▸ EXERCISE DIRECTIONS
Convert every line of the listing below into a numbered list, omitting any blank lines.

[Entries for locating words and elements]
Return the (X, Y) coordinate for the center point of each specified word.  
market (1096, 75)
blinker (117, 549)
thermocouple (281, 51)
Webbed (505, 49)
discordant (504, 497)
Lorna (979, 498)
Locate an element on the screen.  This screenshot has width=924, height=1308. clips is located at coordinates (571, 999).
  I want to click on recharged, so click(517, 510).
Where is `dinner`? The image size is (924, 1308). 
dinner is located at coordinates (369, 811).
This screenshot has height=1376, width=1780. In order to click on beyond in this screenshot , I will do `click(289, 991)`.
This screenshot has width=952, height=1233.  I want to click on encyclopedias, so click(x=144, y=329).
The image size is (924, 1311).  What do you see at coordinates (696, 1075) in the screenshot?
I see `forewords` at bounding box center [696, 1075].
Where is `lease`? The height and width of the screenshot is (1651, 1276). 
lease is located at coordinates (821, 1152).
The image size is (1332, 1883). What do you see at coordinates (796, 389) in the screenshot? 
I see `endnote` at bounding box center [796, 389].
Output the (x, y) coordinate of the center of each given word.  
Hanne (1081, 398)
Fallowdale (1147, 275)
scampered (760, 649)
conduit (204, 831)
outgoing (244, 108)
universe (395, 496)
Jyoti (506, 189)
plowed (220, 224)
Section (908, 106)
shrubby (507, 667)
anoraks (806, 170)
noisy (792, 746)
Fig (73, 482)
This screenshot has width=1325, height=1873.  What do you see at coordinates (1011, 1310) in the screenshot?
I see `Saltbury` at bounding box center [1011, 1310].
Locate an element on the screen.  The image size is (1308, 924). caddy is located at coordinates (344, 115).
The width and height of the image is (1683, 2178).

▸ WRITTEN SOLUTION
1. Return the (X, Y) coordinate for the center point of each specified word.  
2. market (1096, 75)
3. blinker (117, 549)
4. thermocouple (281, 51)
5. Webbed (505, 49)
6. discordant (504, 497)
7. Lorna (979, 498)
8. Locate an element on the screen.  This screenshot has width=924, height=1308. clips is located at coordinates (571, 999).
9.   I want to click on recharged, so click(517, 510).
10. Where is `dinner`? The image size is (924, 1308). 
11. dinner is located at coordinates (369, 811).
12. This screenshot has height=1376, width=1780. In order to click on beyond in this screenshot , I will do `click(289, 991)`.
13. This screenshot has width=952, height=1233.  I want to click on encyclopedias, so click(x=144, y=329).
14. The image size is (924, 1311).  What do you see at coordinates (696, 1075) in the screenshot?
15. I see `forewords` at bounding box center [696, 1075].
16. Where is `lease`? The height and width of the screenshot is (1651, 1276). 
17. lease is located at coordinates (821, 1152).
18. The image size is (1332, 1883). What do you see at coordinates (796, 389) in the screenshot? 
19. I see `endnote` at bounding box center [796, 389].
20. Output the (x, y) coordinate of the center of each given word.  
21. Hanne (1081, 398)
22. Fallowdale (1147, 275)
23. scampered (760, 649)
24. conduit (204, 831)
25. outgoing (244, 108)
26. universe (395, 496)
27. Jyoti (506, 189)
28. plowed (220, 224)
29. Section (908, 106)
30. shrubby (507, 667)
31. anoraks (806, 170)
32. noisy (792, 746)
33. Fig (73, 482)
34. This screenshot has width=1325, height=1873.  What do you see at coordinates (1011, 1310) in the screenshot?
35. I see `Saltbury` at bounding box center [1011, 1310].
36. Locate an element on the screen.  The image size is (1308, 924). caddy is located at coordinates (344, 115).
37. The width and height of the image is (1683, 2178).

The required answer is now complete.